:: Extracted material ::

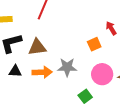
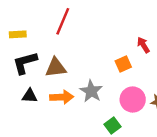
gray star: (67, 67) -> (91, 91), turned 30

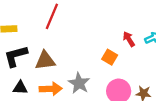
orange square: (123, 64) -> (110, 57), turned -35

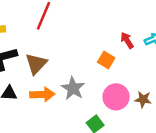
brown triangle: (45, 61) -> (36, 64), turned -40

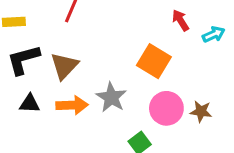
red arrow: (127, 40) -> (181, 20), moved
orange square: (106, 60) -> (154, 61), size x1.5

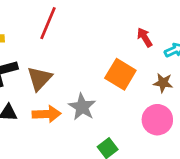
pink circle: (166, 108) -> (157, 120), moved
brown star: (201, 111) -> (163, 83), moved

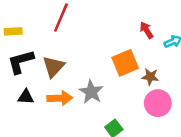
orange square: (120, 74) -> (125, 63), turned 36
brown star: (163, 83) -> (150, 77), moved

:::

**Requirement**
Each line above should be set down exactly as written, with pictures excluded.

**Result of this exercise**
gray star: (67, 67) -> (91, 91), turned 30

orange square: (123, 64) -> (110, 57), turned -35

brown triangle: (45, 61) -> (36, 64), turned -40

red arrow: (127, 40) -> (181, 20), moved
orange square: (106, 60) -> (154, 61), size x1.5

pink circle: (166, 108) -> (157, 120), moved
brown star: (201, 111) -> (163, 83), moved

orange square: (120, 74) -> (125, 63), turned 36
brown star: (163, 83) -> (150, 77), moved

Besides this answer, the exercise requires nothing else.